◆ Records supplied ◆

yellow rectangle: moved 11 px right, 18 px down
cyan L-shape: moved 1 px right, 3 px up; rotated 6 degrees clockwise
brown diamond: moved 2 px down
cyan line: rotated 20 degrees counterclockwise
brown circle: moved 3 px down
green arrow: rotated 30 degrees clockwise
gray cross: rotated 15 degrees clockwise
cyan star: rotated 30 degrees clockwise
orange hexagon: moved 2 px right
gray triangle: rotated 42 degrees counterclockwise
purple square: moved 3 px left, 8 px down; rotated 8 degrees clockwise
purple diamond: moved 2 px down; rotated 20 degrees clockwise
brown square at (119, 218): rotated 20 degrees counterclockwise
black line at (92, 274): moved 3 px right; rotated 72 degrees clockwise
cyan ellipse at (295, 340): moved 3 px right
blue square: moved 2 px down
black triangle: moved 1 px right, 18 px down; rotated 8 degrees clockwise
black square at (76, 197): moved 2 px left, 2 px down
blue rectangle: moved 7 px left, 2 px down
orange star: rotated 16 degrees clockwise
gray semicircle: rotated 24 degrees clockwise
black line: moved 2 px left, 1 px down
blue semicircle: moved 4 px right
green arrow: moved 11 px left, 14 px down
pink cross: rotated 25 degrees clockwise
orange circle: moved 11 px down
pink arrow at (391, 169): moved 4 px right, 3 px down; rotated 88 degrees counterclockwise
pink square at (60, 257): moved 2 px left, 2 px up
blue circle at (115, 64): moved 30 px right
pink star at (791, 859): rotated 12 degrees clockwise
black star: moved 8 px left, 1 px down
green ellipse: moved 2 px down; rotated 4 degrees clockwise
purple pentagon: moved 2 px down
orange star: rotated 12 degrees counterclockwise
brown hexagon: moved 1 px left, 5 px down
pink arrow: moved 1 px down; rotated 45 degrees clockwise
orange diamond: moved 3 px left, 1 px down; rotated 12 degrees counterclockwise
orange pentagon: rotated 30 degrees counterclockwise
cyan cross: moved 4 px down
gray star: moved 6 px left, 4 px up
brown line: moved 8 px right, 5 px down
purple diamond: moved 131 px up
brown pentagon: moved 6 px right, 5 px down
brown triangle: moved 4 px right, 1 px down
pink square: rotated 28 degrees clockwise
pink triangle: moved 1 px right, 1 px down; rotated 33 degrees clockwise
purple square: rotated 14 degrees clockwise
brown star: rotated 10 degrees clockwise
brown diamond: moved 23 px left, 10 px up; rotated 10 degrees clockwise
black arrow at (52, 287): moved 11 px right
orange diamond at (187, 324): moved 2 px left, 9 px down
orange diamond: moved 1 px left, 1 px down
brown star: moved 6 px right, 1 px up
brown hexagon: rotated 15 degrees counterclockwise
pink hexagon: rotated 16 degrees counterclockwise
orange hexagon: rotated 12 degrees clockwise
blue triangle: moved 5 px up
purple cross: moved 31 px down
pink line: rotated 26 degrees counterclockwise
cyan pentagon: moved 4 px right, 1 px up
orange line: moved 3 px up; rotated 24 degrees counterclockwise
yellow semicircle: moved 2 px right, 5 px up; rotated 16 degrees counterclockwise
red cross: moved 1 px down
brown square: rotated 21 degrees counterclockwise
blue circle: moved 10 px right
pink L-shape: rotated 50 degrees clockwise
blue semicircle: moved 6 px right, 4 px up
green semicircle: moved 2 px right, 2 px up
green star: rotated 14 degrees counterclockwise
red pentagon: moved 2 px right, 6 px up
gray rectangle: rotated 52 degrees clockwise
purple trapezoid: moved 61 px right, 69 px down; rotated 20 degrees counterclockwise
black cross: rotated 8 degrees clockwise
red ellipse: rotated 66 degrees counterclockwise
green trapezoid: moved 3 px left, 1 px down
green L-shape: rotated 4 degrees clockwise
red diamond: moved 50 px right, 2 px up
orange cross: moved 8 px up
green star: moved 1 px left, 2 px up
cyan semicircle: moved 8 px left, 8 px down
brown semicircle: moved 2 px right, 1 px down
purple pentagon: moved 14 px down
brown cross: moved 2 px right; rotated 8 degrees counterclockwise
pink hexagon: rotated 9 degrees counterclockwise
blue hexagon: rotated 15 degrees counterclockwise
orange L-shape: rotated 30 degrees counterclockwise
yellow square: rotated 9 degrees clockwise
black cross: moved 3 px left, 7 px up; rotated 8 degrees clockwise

◆ How to complete this task ◆
Above are the records. Print exactly, and only, the lines from the line with "brown star: moved 6 px right, 1 px up" to the line with "pink line: rotated", both inclusive.

◆ Written response ◆
brown star: moved 6 px right, 1 px up
brown hexagon: rotated 15 degrees counterclockwise
pink hexagon: rotated 16 degrees counterclockwise
orange hexagon: rotated 12 degrees clockwise
blue triangle: moved 5 px up
purple cross: moved 31 px down
pink line: rotated 26 degrees counterclockwise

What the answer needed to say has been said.